__WHAT THIS TASK INVOLVES__: When you reach the line containing "none -> red brick I9 level 1", please repeat it and every line after it exactly, through the end of the listing below, skipping pictures.

__DATA TO USE__:
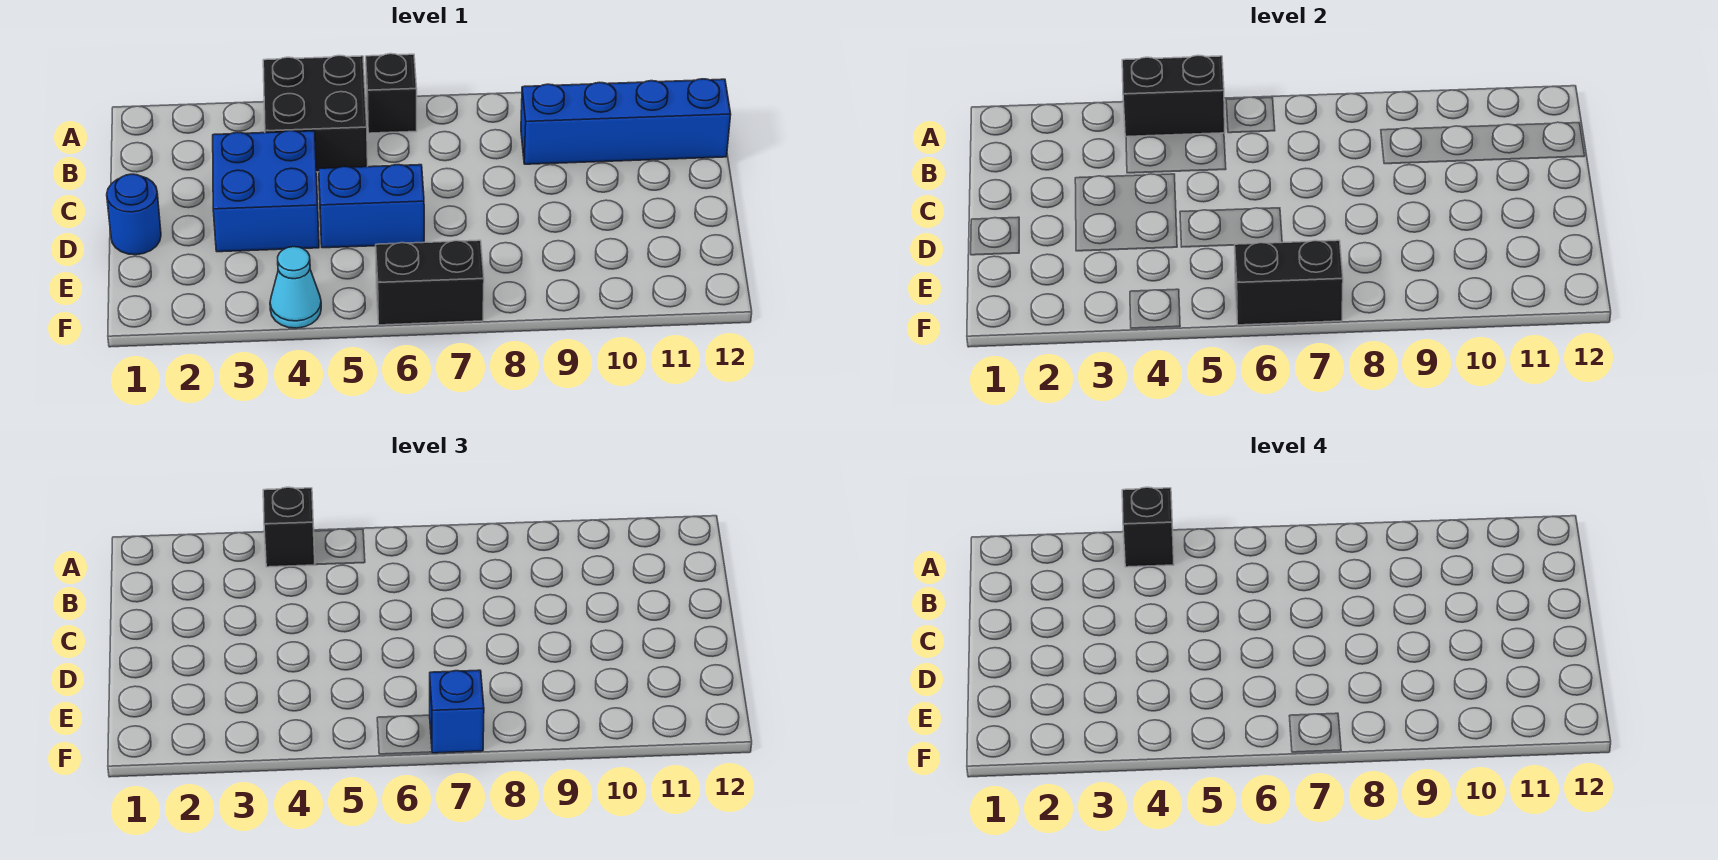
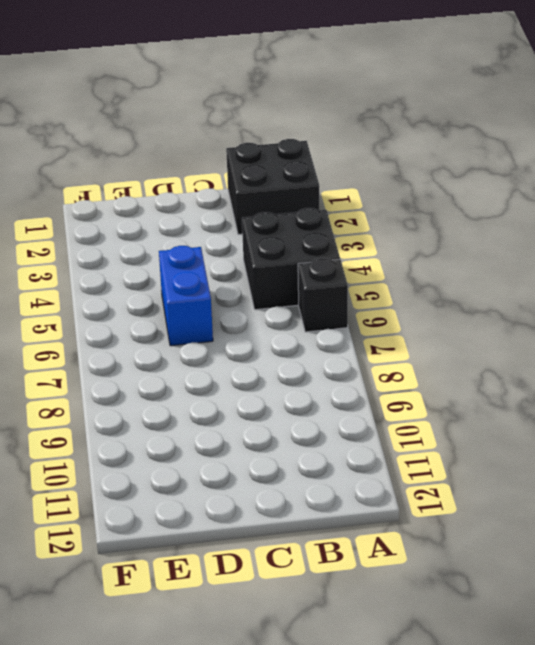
black brick A1:B2 level 1 -> none
none -> blue brick B9:B12 level 1
none -> blue brick C3:D4 level 1
none -> blue round brick D1 level 1

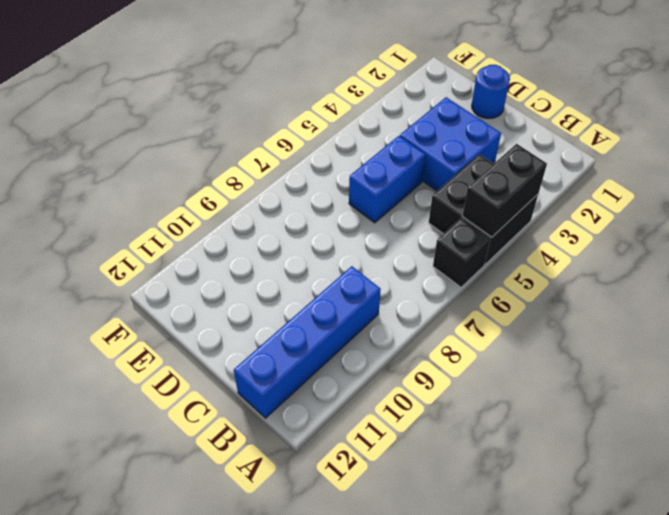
none -> cyan cone F4 level 1
none -> black brick F6:F7 level 1
none -> black brick F6:F7 level 2

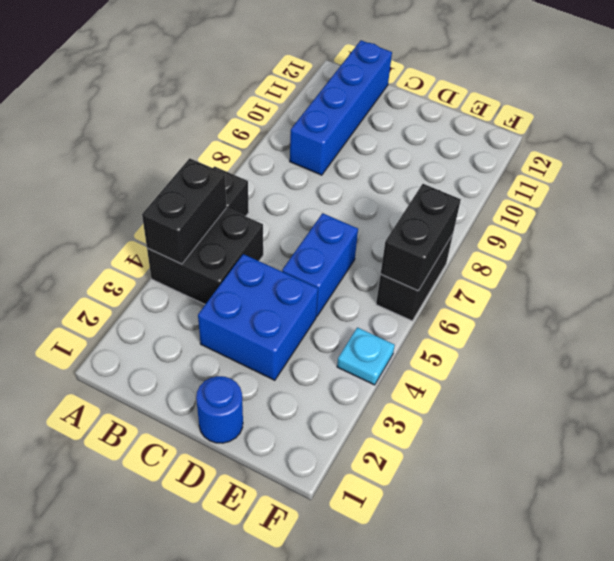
cyan plate F4 level 1 -> cyan cone F4 level 1
none -> black brick A4 level 3
none -> blue brick F7 level 3
none -> black brick A4 level 4

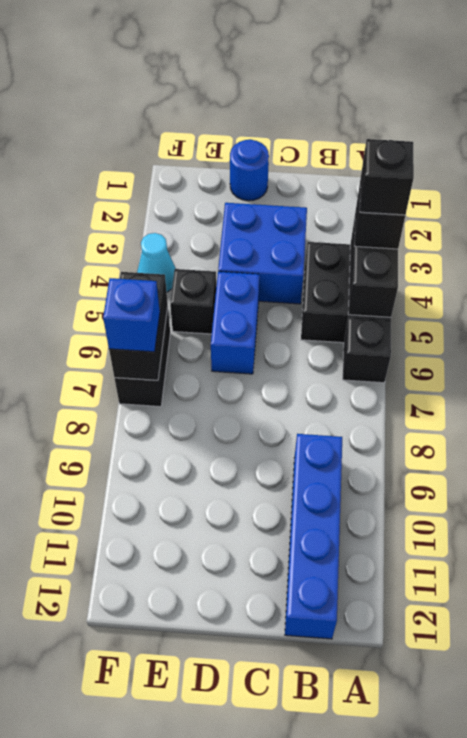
black brick E5 level 1 -> none

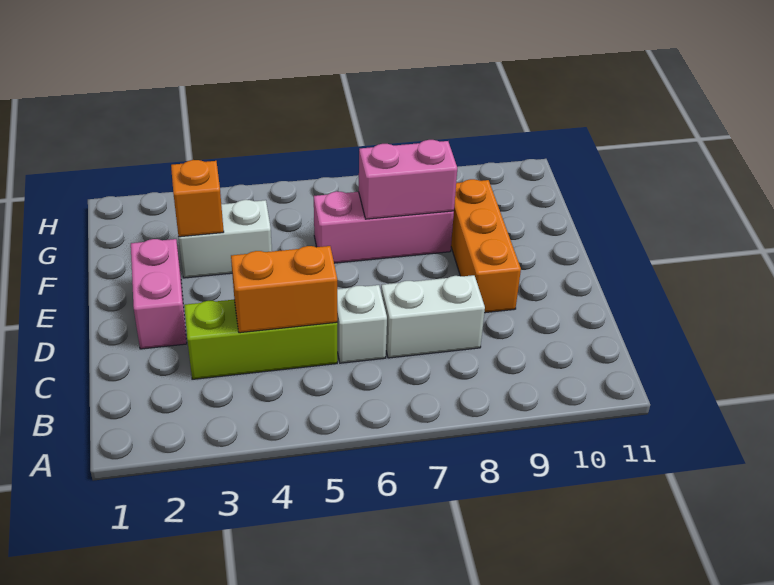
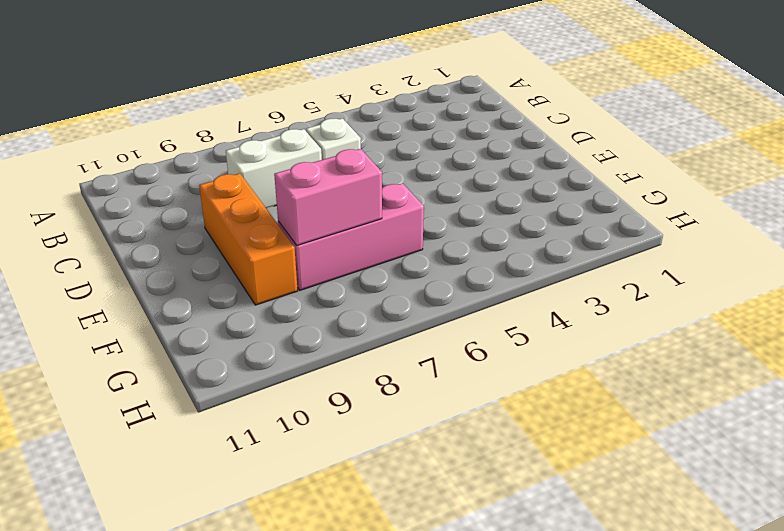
none -> lime brick C3:C5 level 1
none -> pink brick D2:E2 level 1

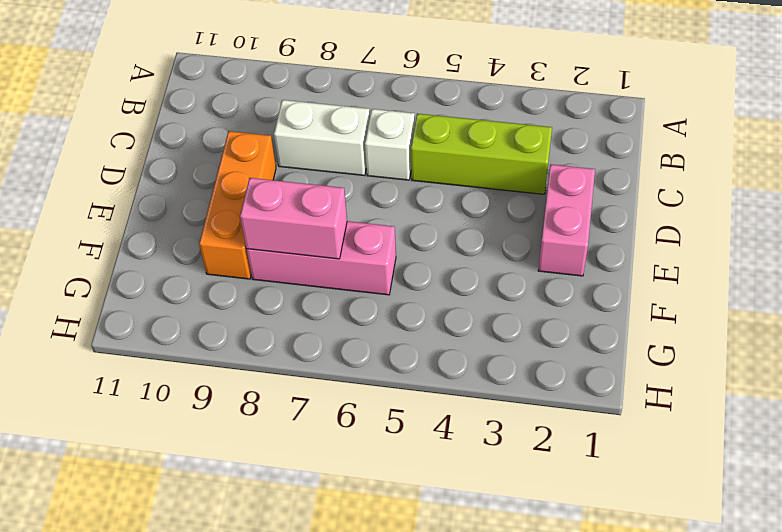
none -> white brick F3:F4 level 1
none -> orange brick C4:C5 level 2

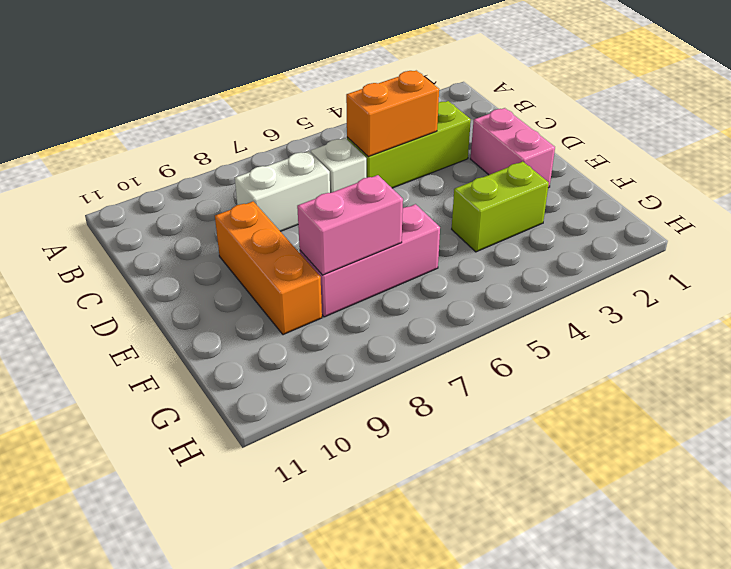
lime brick F3:F4 level 1 -> white brick F3:F4 level 1
none -> orange brick F3 level 2

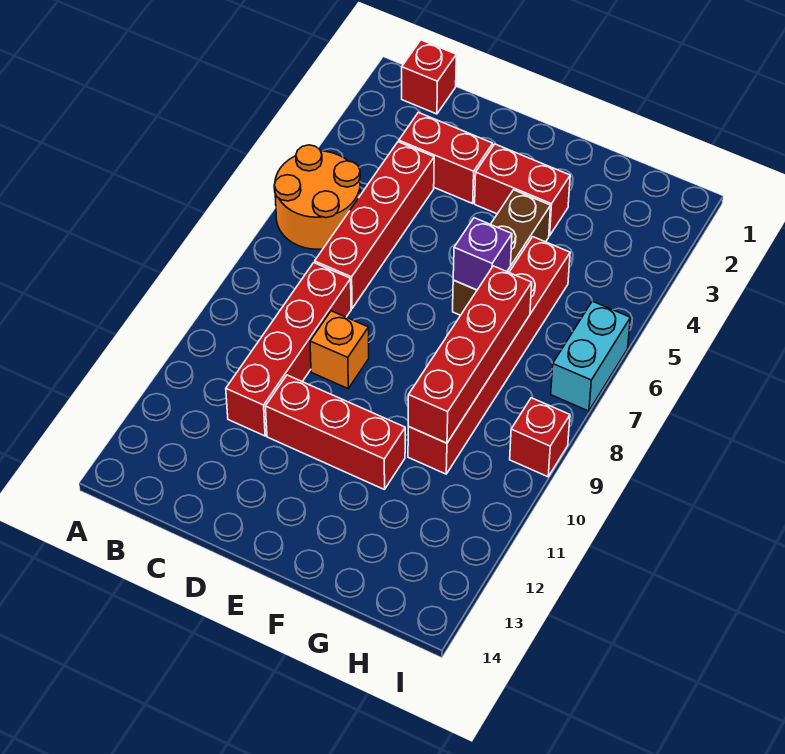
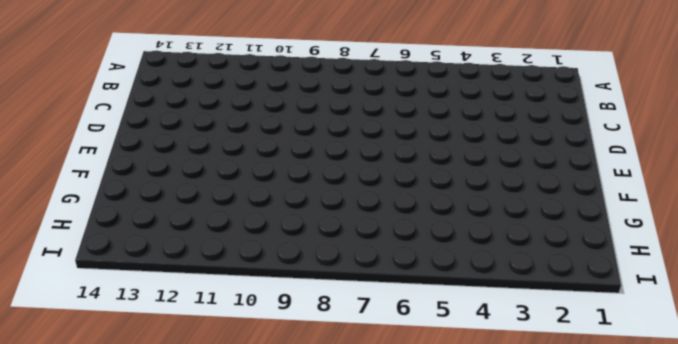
none -> orange round brick A5:B6 level 1
none -> red brick B1 level 1
none -> red brick C3:D3 level 1

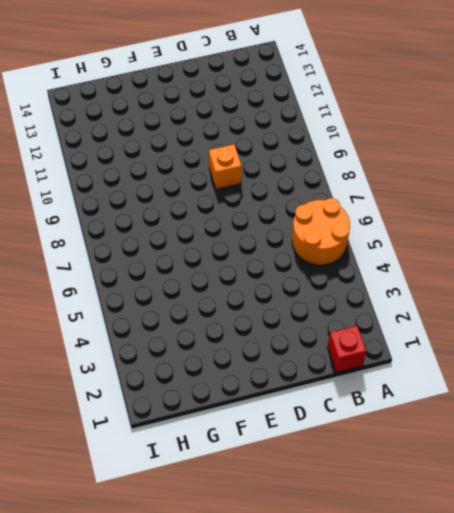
none -> red brick C3:D3 level 1
none -> red brick C4:C7 level 1
none -> red brick C8:C11 level 1

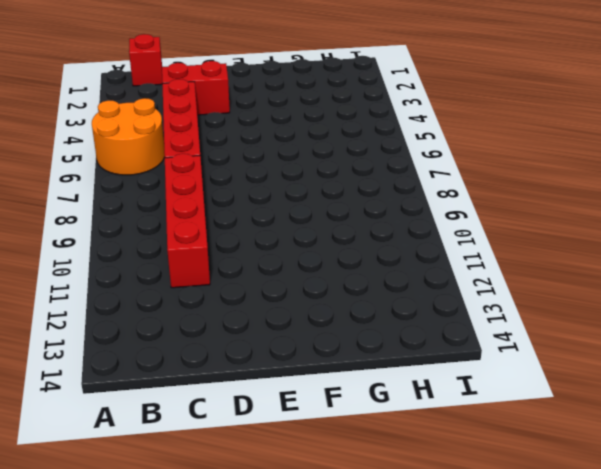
none -> orange brick D9 level 1
none -> red brick D11:F11 level 1
none -> red brick E3:F3 level 1

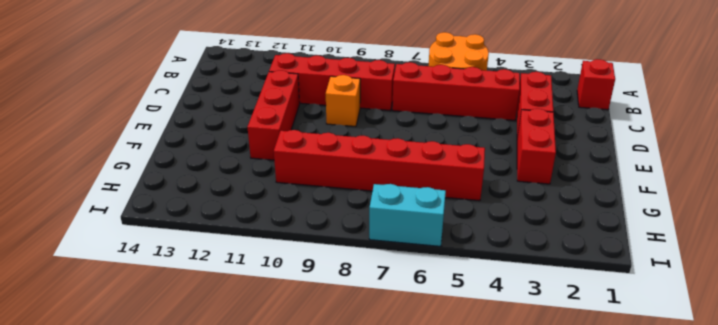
none -> brown brick F4:F6 level 1
none -> red brick I9 level 1
none -> purple brick F6 level 2

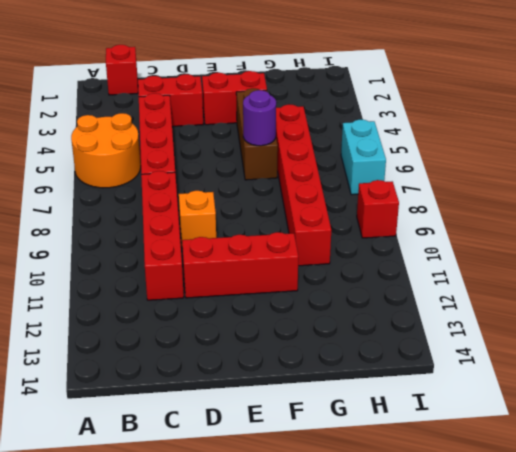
purple round brick F6 level 2 -> purple brick F6 level 2
none -> red brick G7:G10 level 2

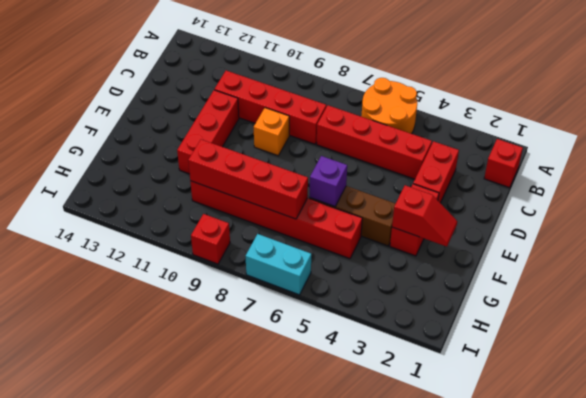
red slope F2:F3 level 2 top 3 -> none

__SOLUTION FOR THIS TASK__:
none -> red brick I9 level 1
none -> purple brick F6 level 2

purple round brick F6 level 2 -> purple brick F6 level 2
none -> red brick G7:G10 level 2

red slope F2:F3 level 2 top 3 -> none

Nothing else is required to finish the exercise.